__EXTRACTED RECORDS__:
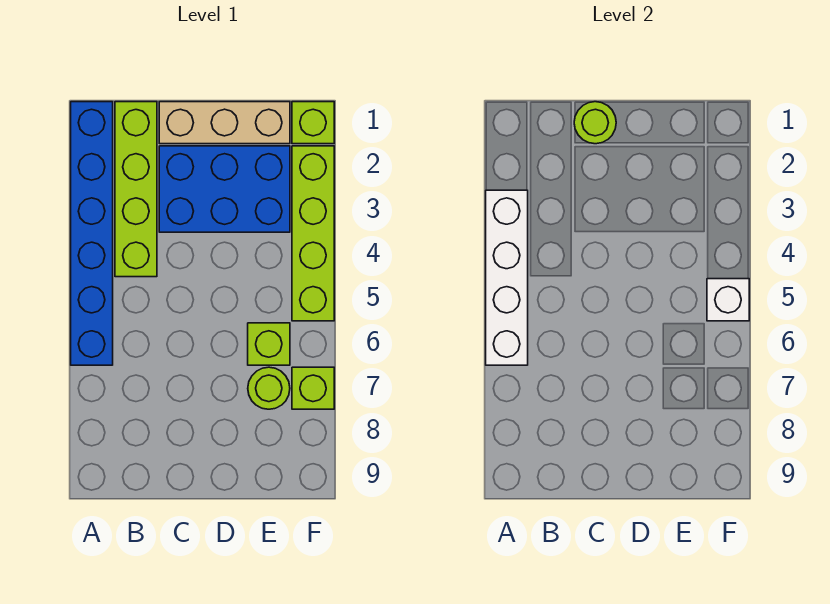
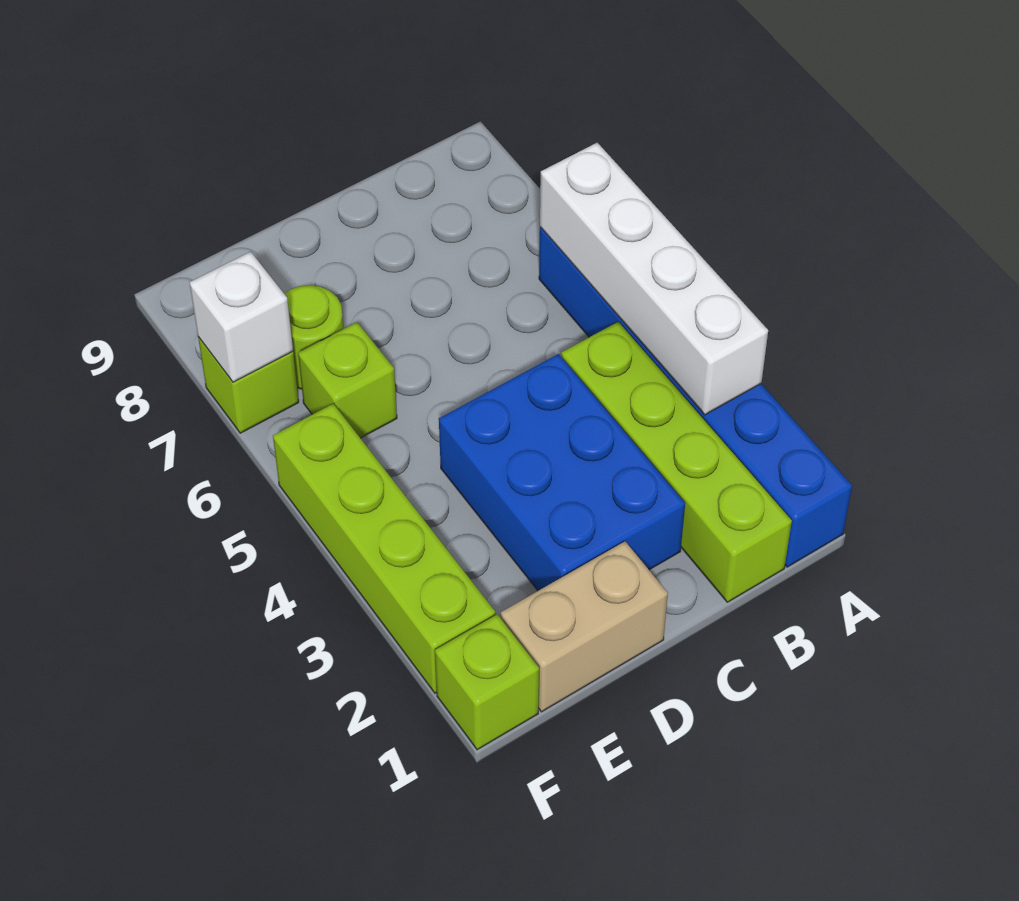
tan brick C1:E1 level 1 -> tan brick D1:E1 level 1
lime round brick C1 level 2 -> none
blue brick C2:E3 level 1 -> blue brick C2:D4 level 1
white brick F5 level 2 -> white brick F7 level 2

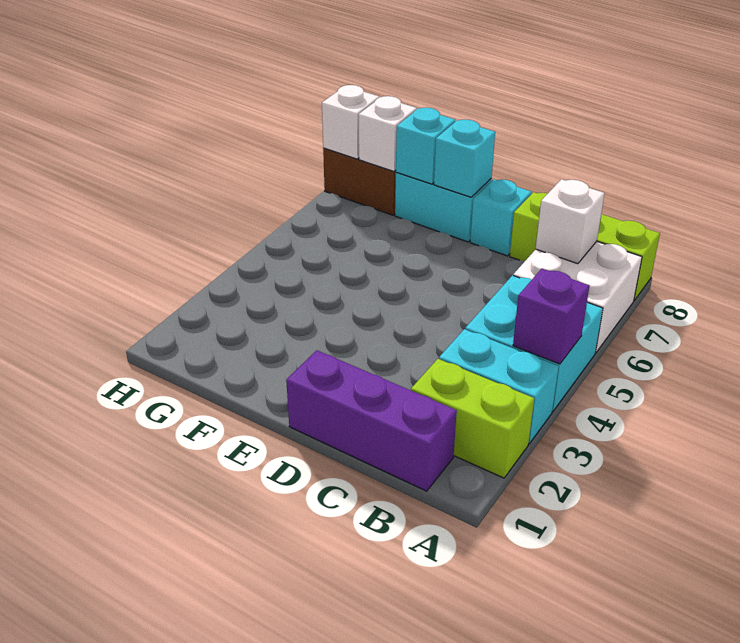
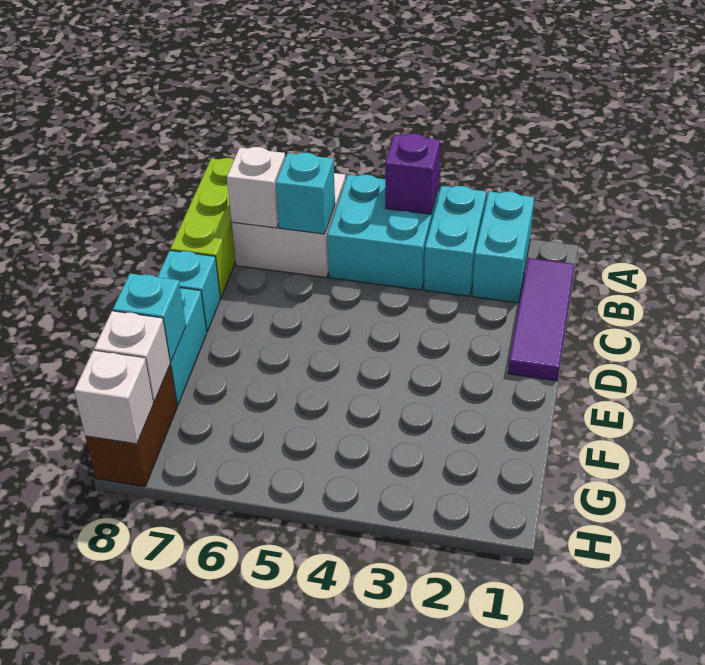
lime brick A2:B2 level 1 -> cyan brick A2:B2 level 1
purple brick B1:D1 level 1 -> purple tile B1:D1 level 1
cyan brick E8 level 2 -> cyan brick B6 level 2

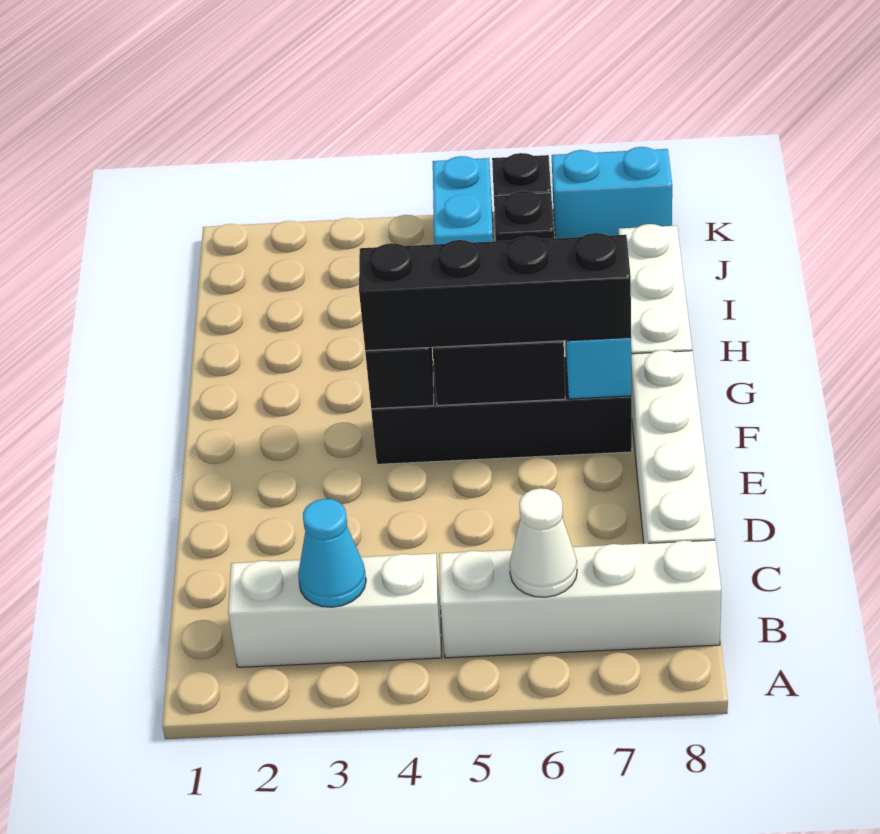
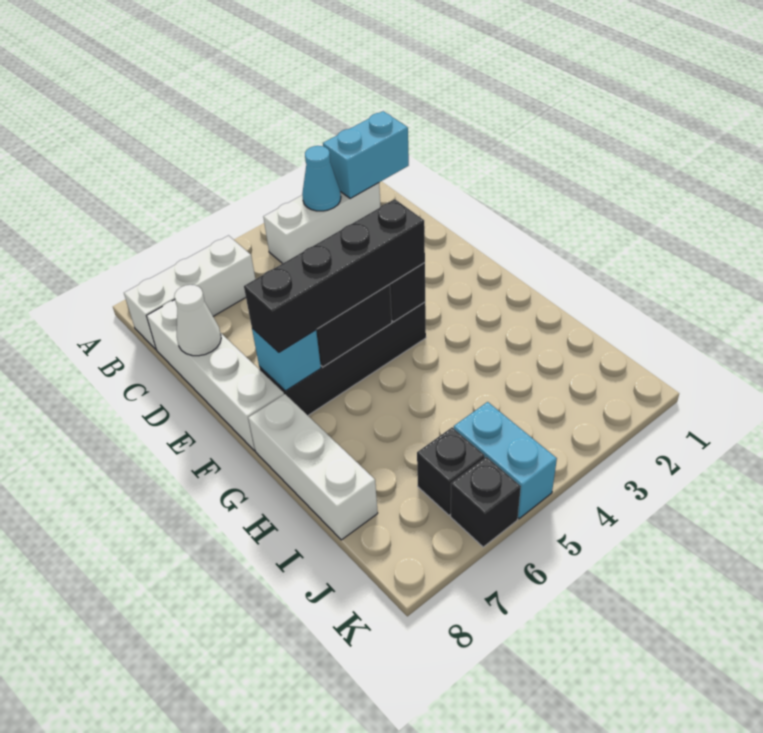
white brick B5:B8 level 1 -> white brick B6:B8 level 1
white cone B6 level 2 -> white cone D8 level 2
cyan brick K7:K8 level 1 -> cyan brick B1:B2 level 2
...
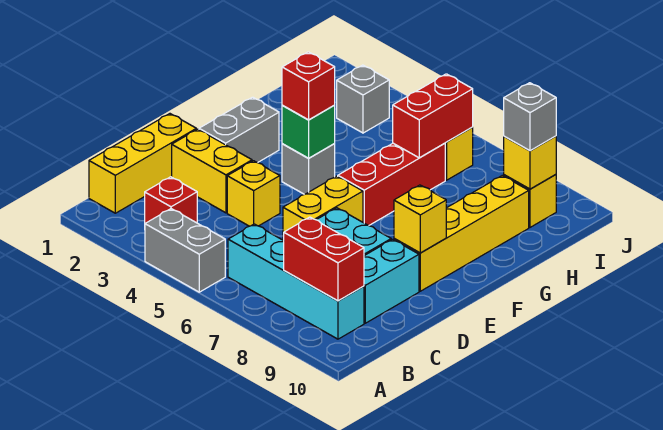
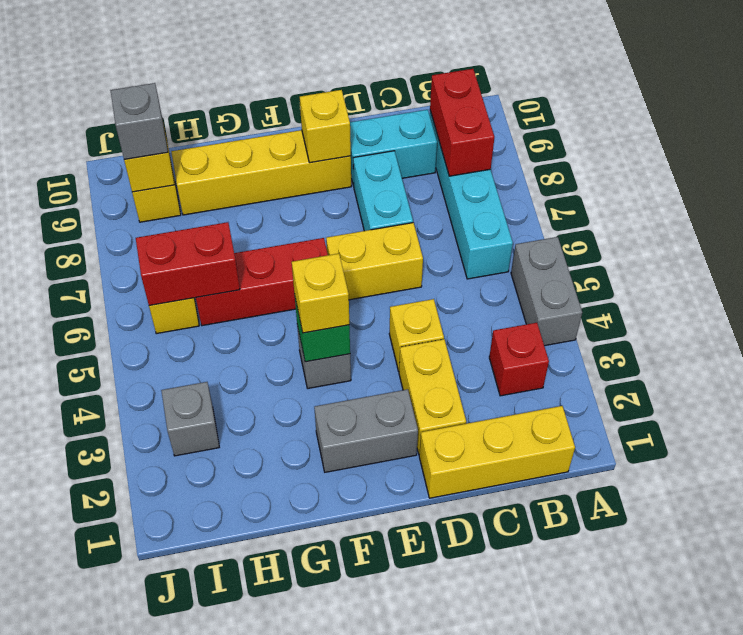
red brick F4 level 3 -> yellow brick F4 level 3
--
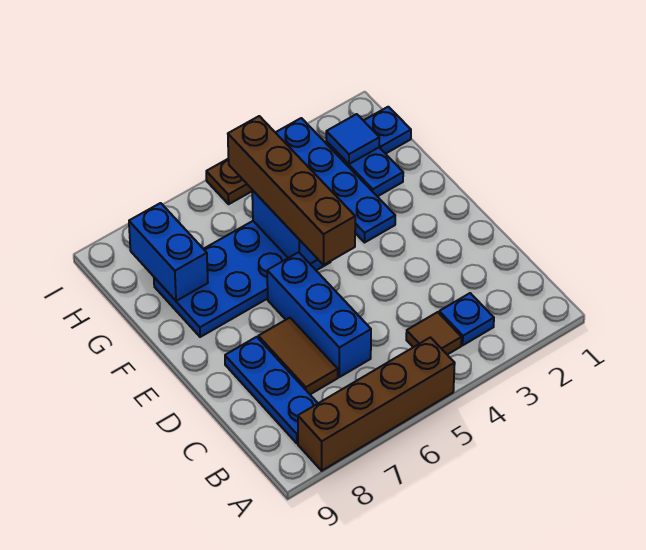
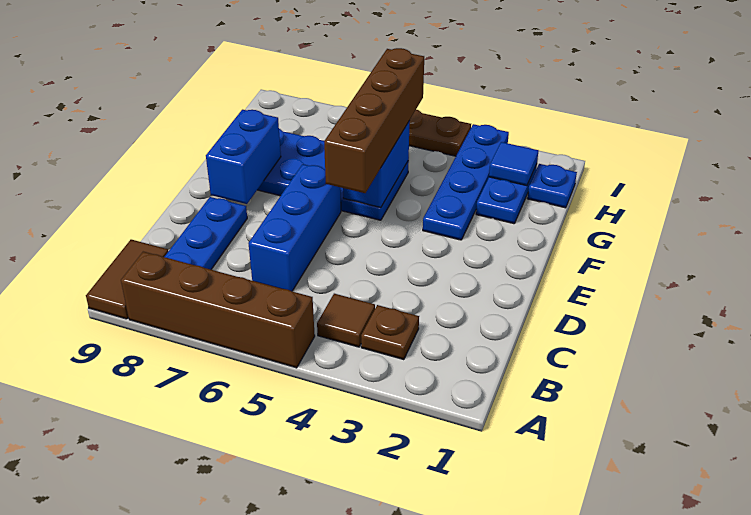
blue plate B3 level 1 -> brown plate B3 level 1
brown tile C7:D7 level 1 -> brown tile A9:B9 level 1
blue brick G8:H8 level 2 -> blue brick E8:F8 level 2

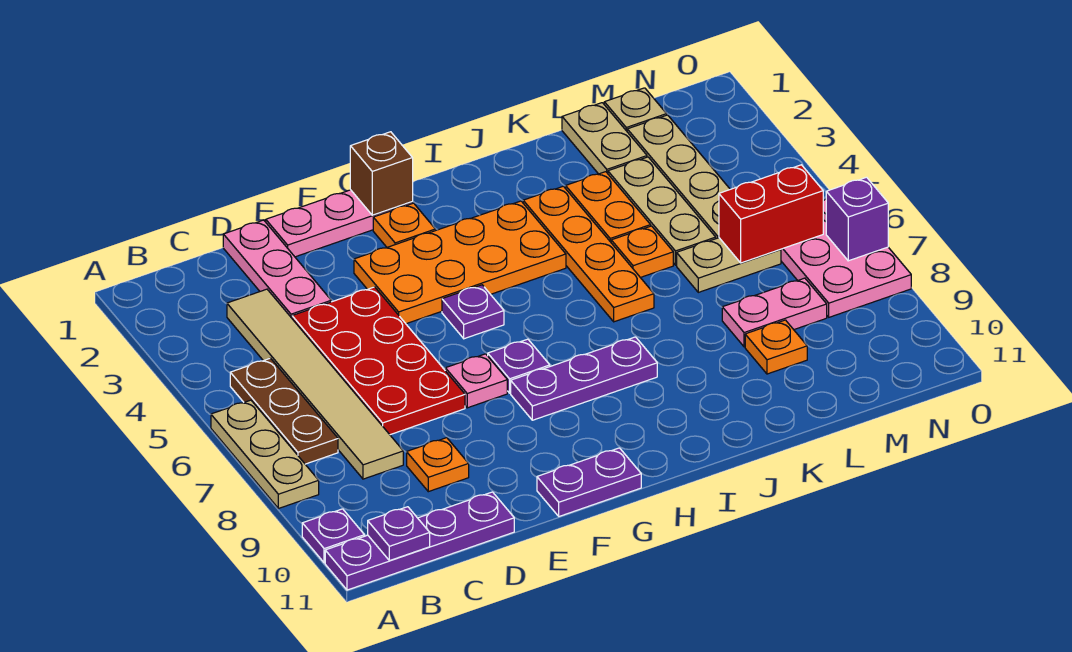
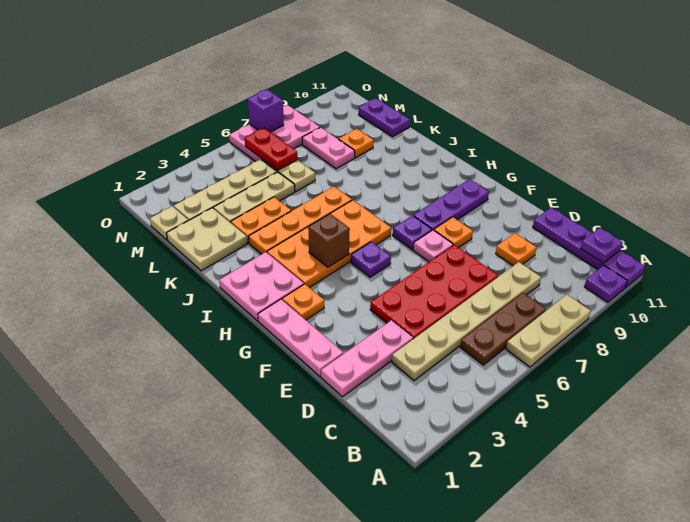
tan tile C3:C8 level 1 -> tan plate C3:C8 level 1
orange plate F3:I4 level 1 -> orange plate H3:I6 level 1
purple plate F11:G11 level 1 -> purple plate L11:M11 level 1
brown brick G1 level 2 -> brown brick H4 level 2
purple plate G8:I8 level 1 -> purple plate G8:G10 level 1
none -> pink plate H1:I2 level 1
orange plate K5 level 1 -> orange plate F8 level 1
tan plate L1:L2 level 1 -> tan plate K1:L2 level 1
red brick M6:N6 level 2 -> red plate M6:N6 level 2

__THE TASK__: Please return all lines in the material above that include the word "cyan".

__TASK ANSWER__:
lime brick A2:B2 level 1 -> cyan brick A2:B2 level 1
cyan brick E8 level 2 -> cyan brick B6 level 2
cyan brick K7:K8 level 1 -> cyan brick B1:B2 level 2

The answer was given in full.